%%
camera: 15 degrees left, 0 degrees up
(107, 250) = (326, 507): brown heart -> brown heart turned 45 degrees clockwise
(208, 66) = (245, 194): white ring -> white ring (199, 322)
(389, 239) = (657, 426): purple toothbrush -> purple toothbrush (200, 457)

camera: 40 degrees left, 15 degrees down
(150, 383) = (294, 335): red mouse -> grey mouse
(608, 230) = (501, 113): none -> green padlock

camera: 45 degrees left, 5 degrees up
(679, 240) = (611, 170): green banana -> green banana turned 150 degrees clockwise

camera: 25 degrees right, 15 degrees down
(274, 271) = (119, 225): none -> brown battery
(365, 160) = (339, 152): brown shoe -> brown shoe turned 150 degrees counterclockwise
%%
*Task requirements*.
Take the listing above and write it out again exactly.

*Written answer*.
camera: 15 degrees left, 0 degrees up
(107, 250) = (326, 507): brown heart -> brown heart turned 45 degrees clockwise
(208, 66) = (245, 194): white ring -> white ring (199, 322)
(389, 239) = (657, 426): purple toothbrush -> purple toothbrush (200, 457)

camera: 40 degrees left, 15 degrees down
(150, 383) = (294, 335): red mouse -> grey mouse
(608, 230) = (501, 113): none -> green padlock

camera: 45 degrees left, 5 degrees up
(679, 240) = (611, 170): green banana -> green banana turned 150 degrees clockwise

camera: 25 degrees right, 15 degrees down
(274, 271) = (119, 225): none -> brown battery
(365, 160) = (339, 152): brown shoe -> brown shoe turned 150 degrees counterclockwise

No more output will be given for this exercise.